__WORKING DATA__
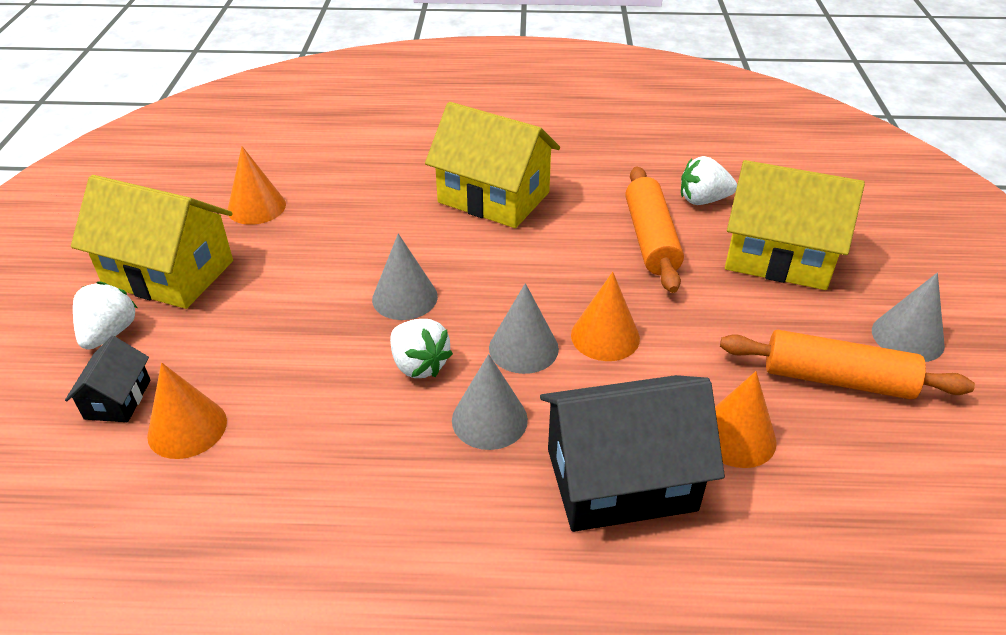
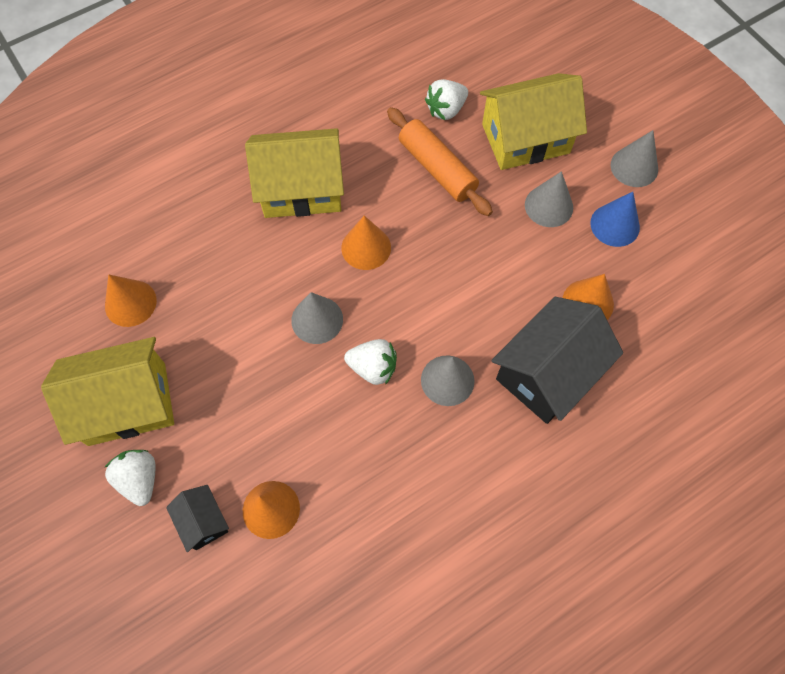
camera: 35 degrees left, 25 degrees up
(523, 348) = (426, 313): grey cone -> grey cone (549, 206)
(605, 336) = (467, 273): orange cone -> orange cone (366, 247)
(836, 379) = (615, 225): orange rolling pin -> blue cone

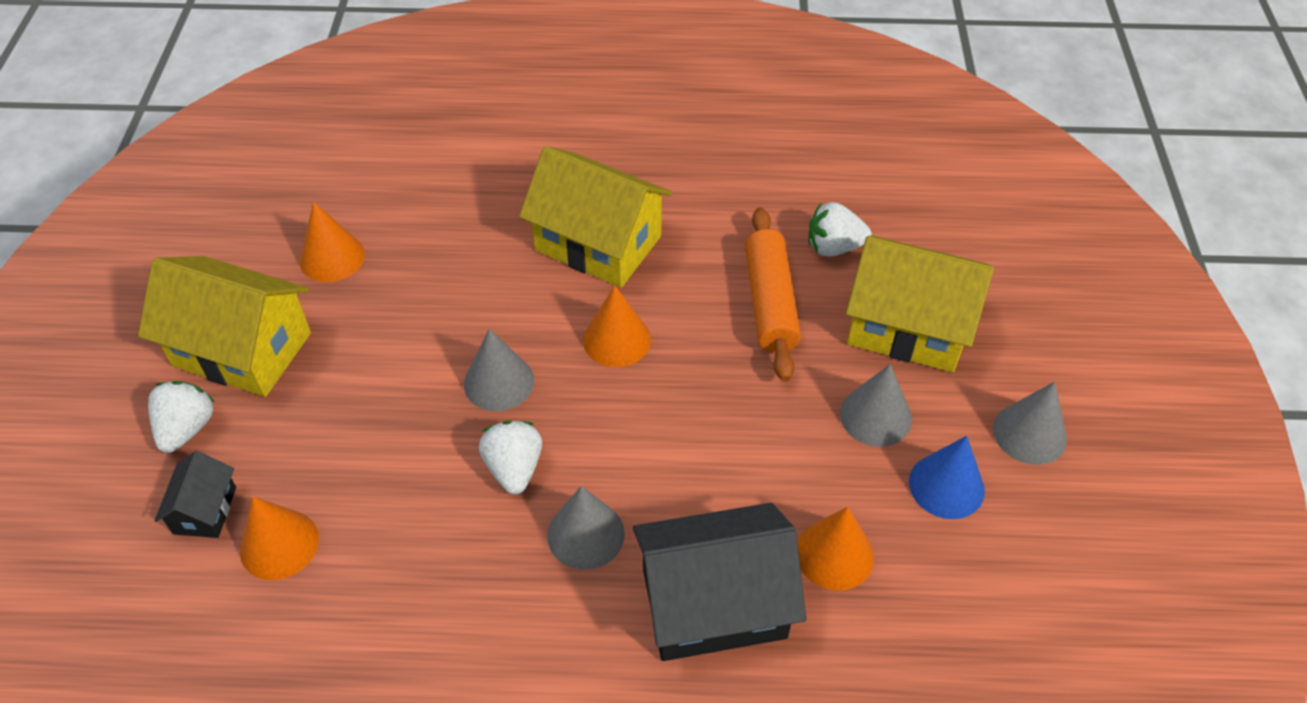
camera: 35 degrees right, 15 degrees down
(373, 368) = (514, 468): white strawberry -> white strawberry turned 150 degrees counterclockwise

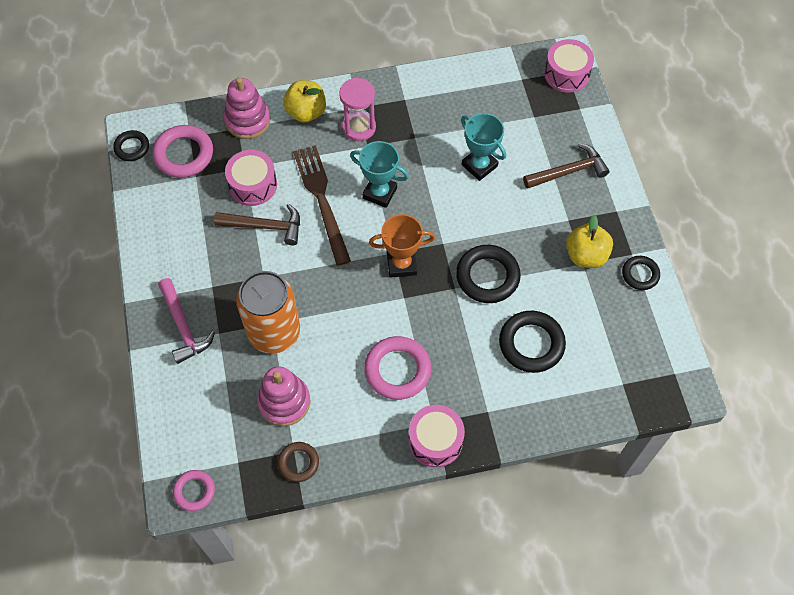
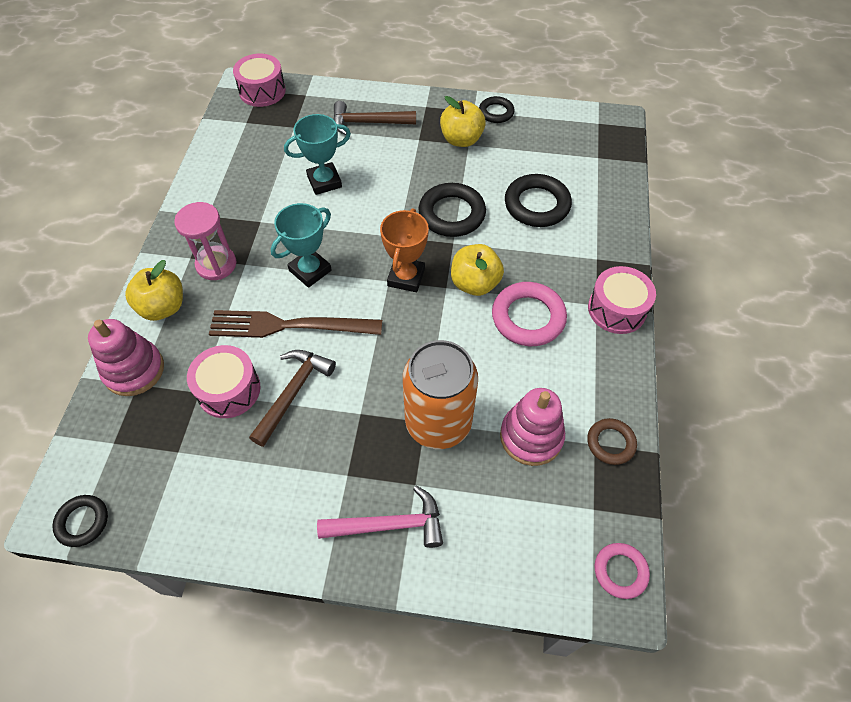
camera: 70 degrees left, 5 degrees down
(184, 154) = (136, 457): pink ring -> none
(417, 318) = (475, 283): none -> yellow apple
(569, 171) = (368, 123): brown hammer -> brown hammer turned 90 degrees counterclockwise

__AIM OF THE TASK__
Please provide the number of lines in the listing above that contain the word "camera", and nothing further.

__SOLUTION FOR THIS EXERCISE__
3